Data for the task →
----
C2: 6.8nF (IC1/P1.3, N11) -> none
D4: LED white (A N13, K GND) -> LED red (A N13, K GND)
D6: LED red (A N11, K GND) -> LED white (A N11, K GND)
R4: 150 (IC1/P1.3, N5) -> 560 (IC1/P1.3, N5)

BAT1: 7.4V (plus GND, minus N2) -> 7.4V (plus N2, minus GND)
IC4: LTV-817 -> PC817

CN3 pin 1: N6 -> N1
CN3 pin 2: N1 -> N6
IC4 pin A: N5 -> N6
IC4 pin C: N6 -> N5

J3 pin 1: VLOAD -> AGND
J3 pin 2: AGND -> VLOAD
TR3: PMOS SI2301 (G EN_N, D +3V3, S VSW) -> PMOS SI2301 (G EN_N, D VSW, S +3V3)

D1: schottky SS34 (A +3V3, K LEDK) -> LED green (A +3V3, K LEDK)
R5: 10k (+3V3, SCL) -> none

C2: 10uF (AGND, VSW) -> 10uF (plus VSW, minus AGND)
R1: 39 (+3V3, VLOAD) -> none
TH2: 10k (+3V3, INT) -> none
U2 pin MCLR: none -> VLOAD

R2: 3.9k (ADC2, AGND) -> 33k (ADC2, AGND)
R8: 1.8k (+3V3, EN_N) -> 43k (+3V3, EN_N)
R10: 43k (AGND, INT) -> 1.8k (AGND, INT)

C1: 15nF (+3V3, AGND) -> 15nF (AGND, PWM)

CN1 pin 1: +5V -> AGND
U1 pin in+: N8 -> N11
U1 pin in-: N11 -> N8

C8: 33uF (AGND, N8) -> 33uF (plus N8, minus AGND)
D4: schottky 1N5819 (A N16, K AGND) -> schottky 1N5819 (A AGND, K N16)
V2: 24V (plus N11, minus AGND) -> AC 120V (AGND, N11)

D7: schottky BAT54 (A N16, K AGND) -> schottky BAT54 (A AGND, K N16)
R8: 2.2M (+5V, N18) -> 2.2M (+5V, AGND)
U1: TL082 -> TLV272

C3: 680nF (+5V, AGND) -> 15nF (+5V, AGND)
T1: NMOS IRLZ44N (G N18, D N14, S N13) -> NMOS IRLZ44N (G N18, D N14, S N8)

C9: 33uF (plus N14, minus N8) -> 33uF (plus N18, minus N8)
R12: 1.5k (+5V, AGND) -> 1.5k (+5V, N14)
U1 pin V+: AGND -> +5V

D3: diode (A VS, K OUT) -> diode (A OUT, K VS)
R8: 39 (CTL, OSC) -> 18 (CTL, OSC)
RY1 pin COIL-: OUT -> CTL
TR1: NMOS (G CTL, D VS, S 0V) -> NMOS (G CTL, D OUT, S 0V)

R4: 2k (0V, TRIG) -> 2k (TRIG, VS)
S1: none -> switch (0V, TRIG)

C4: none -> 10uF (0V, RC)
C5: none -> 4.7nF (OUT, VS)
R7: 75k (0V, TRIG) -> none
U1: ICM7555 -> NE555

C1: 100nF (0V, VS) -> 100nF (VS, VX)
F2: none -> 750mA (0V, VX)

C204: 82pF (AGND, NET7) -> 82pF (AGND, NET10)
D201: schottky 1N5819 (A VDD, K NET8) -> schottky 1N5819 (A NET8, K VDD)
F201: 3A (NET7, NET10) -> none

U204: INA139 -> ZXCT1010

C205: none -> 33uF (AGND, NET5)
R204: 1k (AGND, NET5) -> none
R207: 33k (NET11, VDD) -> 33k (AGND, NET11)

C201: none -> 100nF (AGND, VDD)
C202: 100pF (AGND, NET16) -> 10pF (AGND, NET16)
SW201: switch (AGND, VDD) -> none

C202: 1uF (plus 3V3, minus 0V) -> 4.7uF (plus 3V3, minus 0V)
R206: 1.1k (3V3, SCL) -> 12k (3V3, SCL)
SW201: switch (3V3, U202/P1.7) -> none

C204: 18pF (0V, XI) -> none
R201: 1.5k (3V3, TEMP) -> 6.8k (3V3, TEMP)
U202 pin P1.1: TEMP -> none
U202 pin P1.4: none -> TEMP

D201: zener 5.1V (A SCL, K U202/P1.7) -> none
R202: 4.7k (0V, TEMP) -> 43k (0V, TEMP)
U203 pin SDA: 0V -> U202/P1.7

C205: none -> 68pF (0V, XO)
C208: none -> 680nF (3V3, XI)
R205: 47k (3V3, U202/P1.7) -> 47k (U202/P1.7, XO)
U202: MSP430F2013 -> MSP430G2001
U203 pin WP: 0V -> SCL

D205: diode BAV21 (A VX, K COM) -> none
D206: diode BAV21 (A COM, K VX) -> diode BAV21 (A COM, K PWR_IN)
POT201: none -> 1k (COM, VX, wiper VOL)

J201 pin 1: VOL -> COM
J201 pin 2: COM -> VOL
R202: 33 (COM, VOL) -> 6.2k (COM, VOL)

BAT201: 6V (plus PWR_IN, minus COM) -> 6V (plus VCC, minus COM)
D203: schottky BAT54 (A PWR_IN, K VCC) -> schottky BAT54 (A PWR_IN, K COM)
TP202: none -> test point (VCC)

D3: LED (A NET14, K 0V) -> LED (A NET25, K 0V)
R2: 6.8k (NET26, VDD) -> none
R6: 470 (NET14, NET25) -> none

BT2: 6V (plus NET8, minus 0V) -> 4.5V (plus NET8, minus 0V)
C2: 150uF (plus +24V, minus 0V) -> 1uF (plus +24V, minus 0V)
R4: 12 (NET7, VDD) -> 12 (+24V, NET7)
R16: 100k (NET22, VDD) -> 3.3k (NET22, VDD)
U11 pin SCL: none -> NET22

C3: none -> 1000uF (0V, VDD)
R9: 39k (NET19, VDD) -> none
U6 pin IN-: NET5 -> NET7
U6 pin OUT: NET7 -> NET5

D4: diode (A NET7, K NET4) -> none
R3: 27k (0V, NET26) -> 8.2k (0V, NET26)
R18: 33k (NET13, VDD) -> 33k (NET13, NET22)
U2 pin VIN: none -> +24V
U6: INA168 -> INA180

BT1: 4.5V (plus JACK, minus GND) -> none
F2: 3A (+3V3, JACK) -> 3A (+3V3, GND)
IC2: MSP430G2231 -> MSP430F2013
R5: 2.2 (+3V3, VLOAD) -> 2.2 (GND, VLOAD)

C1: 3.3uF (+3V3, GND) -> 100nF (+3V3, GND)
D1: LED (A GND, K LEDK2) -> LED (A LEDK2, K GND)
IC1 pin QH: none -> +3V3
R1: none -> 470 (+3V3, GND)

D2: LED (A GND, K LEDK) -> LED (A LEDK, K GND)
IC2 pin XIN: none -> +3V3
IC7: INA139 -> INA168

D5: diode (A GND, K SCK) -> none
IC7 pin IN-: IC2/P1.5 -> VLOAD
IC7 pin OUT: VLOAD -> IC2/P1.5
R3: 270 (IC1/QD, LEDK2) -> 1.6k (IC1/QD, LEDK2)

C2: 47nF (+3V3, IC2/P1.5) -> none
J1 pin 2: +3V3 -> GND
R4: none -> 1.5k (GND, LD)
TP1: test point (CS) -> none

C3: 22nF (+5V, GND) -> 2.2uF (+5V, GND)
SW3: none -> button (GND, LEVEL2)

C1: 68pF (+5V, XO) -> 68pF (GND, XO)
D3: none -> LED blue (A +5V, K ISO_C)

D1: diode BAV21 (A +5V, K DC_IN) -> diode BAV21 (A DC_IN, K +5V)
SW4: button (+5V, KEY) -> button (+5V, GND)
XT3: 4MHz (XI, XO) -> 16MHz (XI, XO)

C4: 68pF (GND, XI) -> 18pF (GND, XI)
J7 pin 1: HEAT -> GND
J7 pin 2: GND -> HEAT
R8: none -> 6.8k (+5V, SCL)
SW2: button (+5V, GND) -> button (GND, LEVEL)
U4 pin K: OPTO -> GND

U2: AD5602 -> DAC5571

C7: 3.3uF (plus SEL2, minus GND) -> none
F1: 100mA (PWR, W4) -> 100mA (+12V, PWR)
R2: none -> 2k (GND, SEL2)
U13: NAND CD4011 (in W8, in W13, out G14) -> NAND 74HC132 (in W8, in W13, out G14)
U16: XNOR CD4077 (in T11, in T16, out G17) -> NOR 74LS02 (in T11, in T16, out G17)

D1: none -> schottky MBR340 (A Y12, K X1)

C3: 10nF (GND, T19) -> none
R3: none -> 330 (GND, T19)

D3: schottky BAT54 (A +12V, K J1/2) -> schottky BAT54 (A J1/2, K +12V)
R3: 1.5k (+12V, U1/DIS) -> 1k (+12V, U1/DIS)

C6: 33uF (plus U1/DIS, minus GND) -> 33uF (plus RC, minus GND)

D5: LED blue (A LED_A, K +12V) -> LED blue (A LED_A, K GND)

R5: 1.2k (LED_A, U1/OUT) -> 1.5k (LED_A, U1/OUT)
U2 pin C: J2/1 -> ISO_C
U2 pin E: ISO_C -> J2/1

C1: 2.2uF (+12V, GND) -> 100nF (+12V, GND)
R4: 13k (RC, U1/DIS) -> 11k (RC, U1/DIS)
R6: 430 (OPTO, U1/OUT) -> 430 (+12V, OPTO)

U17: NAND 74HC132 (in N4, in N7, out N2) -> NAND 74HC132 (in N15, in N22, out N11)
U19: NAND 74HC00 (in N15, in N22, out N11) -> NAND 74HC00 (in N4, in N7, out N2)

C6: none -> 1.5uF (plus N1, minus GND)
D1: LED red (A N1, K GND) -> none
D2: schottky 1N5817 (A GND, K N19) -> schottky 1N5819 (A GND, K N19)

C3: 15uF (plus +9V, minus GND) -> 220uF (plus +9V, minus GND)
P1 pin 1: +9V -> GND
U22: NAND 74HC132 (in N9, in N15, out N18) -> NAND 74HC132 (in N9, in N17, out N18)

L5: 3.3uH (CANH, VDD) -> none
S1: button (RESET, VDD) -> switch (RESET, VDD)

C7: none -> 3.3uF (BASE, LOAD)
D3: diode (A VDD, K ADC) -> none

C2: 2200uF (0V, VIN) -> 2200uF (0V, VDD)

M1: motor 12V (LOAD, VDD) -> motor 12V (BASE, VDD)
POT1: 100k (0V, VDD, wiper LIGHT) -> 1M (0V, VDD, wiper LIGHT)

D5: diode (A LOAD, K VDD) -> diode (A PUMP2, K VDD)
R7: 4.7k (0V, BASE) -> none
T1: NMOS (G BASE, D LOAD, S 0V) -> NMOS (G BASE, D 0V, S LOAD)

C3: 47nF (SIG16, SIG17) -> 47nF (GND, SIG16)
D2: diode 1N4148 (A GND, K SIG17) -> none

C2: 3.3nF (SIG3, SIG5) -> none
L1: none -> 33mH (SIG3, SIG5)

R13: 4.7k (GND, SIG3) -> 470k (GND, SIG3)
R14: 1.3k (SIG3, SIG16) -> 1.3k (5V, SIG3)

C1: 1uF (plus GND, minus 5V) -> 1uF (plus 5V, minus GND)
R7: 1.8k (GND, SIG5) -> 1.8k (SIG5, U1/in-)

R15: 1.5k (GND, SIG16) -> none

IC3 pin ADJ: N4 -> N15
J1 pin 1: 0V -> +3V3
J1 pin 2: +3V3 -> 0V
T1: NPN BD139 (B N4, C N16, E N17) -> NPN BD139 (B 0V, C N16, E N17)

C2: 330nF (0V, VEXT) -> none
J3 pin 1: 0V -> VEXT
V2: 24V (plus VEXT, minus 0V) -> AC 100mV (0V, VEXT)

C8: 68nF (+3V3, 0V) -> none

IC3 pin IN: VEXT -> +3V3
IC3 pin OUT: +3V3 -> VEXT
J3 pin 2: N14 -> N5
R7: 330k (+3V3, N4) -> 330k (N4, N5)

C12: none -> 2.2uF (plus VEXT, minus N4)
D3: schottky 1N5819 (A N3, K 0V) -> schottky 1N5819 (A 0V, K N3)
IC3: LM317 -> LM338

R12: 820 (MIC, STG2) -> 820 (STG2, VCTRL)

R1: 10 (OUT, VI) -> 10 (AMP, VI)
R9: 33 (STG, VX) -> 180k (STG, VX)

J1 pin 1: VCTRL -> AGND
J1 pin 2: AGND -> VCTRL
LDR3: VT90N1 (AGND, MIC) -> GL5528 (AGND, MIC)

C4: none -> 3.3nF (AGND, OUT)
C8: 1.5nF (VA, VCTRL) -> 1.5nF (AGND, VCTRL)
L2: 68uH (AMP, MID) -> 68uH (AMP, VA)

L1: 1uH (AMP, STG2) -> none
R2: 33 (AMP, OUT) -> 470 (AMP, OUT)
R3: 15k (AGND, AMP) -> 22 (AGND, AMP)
----
Assignment →
Retype the portion of the data above that starts on the line with "D1: diode BAV21" and finishes on the line with "R3: 1.5k (+12V, U1/DIS) -> 1k (+12V, U1/DIS)", including both of those lines.

Exercise solution →
D1: diode BAV21 (A +5V, K DC_IN) -> diode BAV21 (A DC_IN, K +5V)
SW4: button (+5V, KEY) -> button (+5V, GND)
XT3: 4MHz (XI, XO) -> 16MHz (XI, XO)

C4: 68pF (GND, XI) -> 18pF (GND, XI)
J7 pin 1: HEAT -> GND
J7 pin 2: GND -> HEAT
R8: none -> 6.8k (+5V, SCL)
SW2: button (+5V, GND) -> button (GND, LEVEL)
U4 pin K: OPTO -> GND

U2: AD5602 -> DAC5571

C7: 3.3uF (plus SEL2, minus GND) -> none
F1: 100mA (PWR, W4) -> 100mA (+12V, PWR)
R2: none -> 2k (GND, SEL2)
U13: NAND CD4011 (in W8, in W13, out G14) -> NAND 74HC132 (in W8, in W13, out G14)
U16: XNOR CD4077 (in T11, in T16, out G17) -> NOR 74LS02 (in T11, in T16, out G17)

D1: none -> schottky MBR340 (A Y12, K X1)

C3: 10nF (GND, T19) -> none
R3: none -> 330 (GND, T19)

D3: schottky BAT54 (A +12V, K J1/2) -> schottky BAT54 (A J1/2, K +12V)
R3: 1.5k (+12V, U1/DIS) -> 1k (+12V, U1/DIS)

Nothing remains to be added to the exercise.